* ACTIVITY *
Both the line with "grey brick M9:N9 level 2 -> none" and the line with "grey brick O8 level 2 -> none" in the records below must appear in the output, along with every line between them, exactly and with nothing added.

* STORED DATA *
■ ■ ■ ■

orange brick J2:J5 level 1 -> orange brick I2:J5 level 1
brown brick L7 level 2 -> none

■ ■ ■ ■

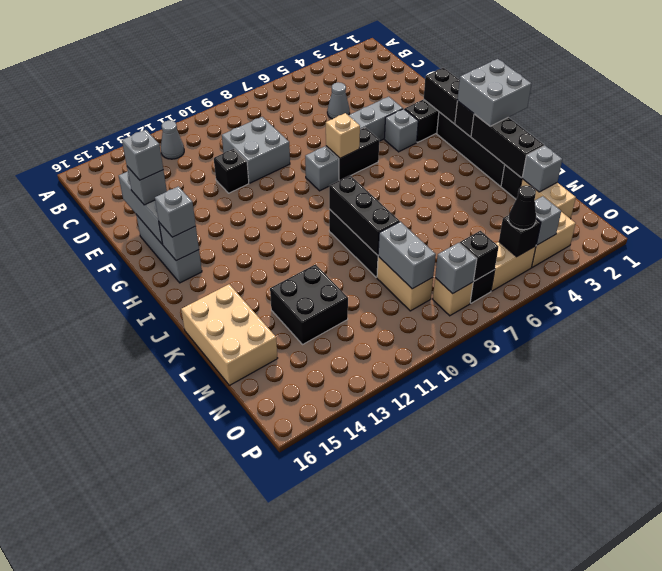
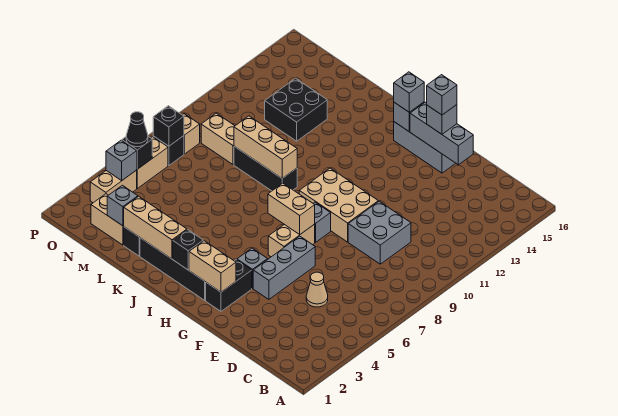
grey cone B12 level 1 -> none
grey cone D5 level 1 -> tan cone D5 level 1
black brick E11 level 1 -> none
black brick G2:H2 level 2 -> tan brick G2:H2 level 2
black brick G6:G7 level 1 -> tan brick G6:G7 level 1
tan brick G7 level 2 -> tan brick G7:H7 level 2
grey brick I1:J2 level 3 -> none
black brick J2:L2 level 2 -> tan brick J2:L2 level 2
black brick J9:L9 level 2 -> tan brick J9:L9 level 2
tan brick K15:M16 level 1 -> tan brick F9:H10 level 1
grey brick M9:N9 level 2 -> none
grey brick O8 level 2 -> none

■ ■ ■ ■

* FINISHED EXERCISE *
grey brick M9:N9 level 2 -> none
grey brick O8 level 2 -> none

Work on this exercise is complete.